◆ DATASET RECORDS:
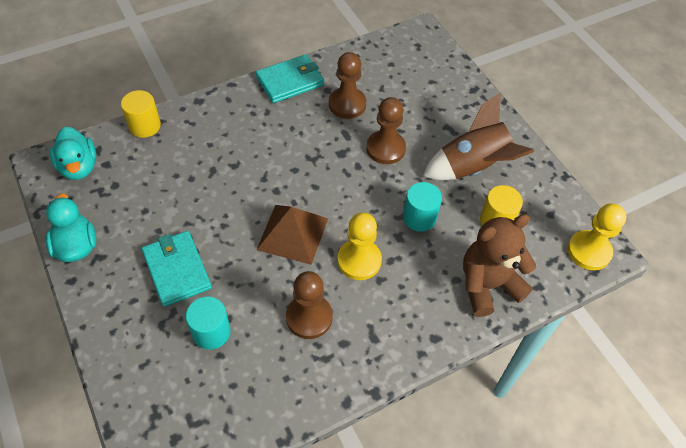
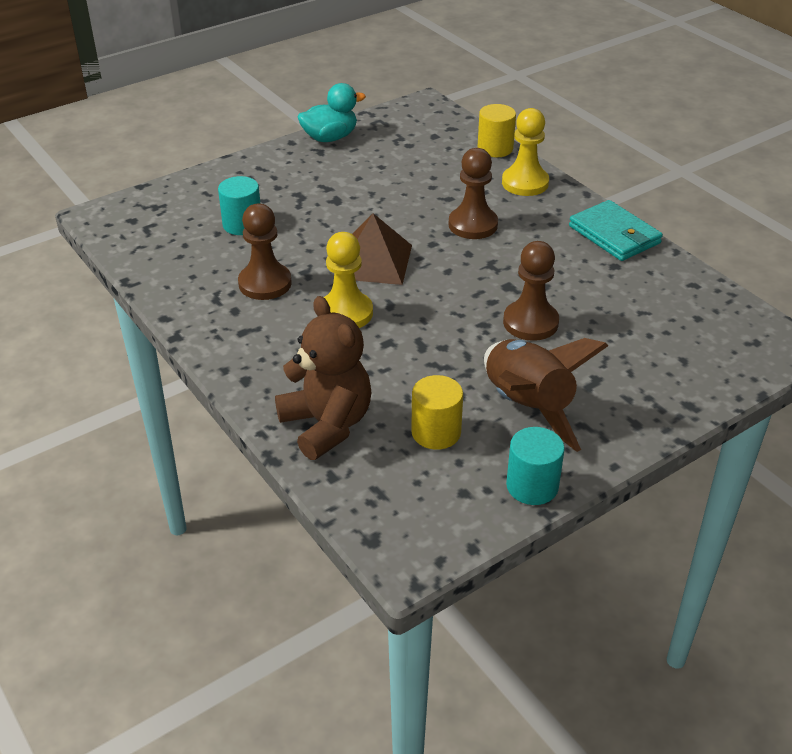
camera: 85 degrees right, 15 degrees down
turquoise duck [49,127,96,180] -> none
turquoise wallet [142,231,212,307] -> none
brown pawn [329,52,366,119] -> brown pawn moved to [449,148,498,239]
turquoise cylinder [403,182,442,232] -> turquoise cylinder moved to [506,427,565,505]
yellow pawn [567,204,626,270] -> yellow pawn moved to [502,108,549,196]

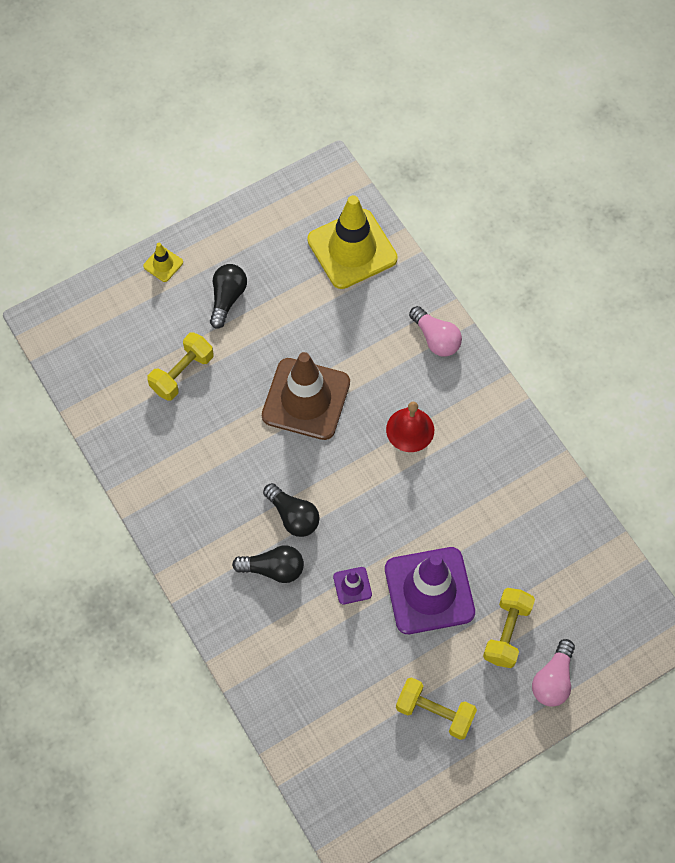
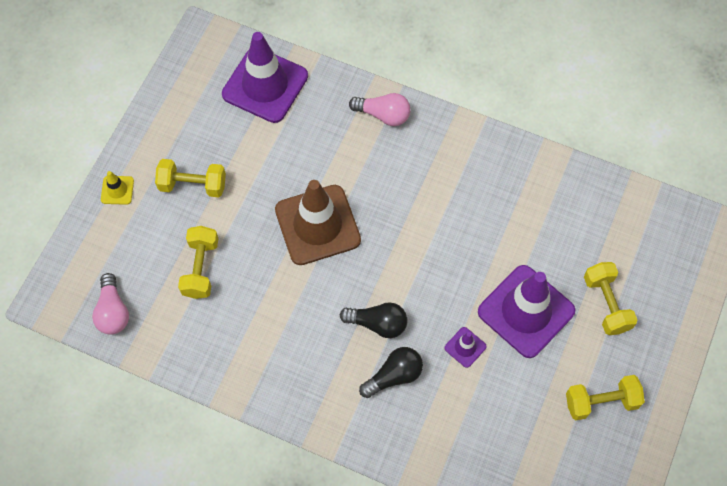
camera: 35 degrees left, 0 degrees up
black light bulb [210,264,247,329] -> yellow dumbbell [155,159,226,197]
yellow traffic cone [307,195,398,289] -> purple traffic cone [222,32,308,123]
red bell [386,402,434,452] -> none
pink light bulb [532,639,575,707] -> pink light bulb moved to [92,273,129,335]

◆ WORK TASK:
Provide a precise transcription of the listing, excluding each picture.

◆ TASK RESULT:
camera: 85 degrees right, 15 degrees down
turquoise duck [49,127,96,180] -> none
turquoise wallet [142,231,212,307] -> none
brown pawn [329,52,366,119] -> brown pawn moved to [449,148,498,239]
turquoise cylinder [403,182,442,232] -> turquoise cylinder moved to [506,427,565,505]
yellow pawn [567,204,626,270] -> yellow pawn moved to [502,108,549,196]

camera: 35 degrees left, 0 degrees up
black light bulb [210,264,247,329] -> yellow dumbbell [155,159,226,197]
yellow traffic cone [307,195,398,289] -> purple traffic cone [222,32,308,123]
red bell [386,402,434,452] -> none
pink light bulb [532,639,575,707] -> pink light bulb moved to [92,273,129,335]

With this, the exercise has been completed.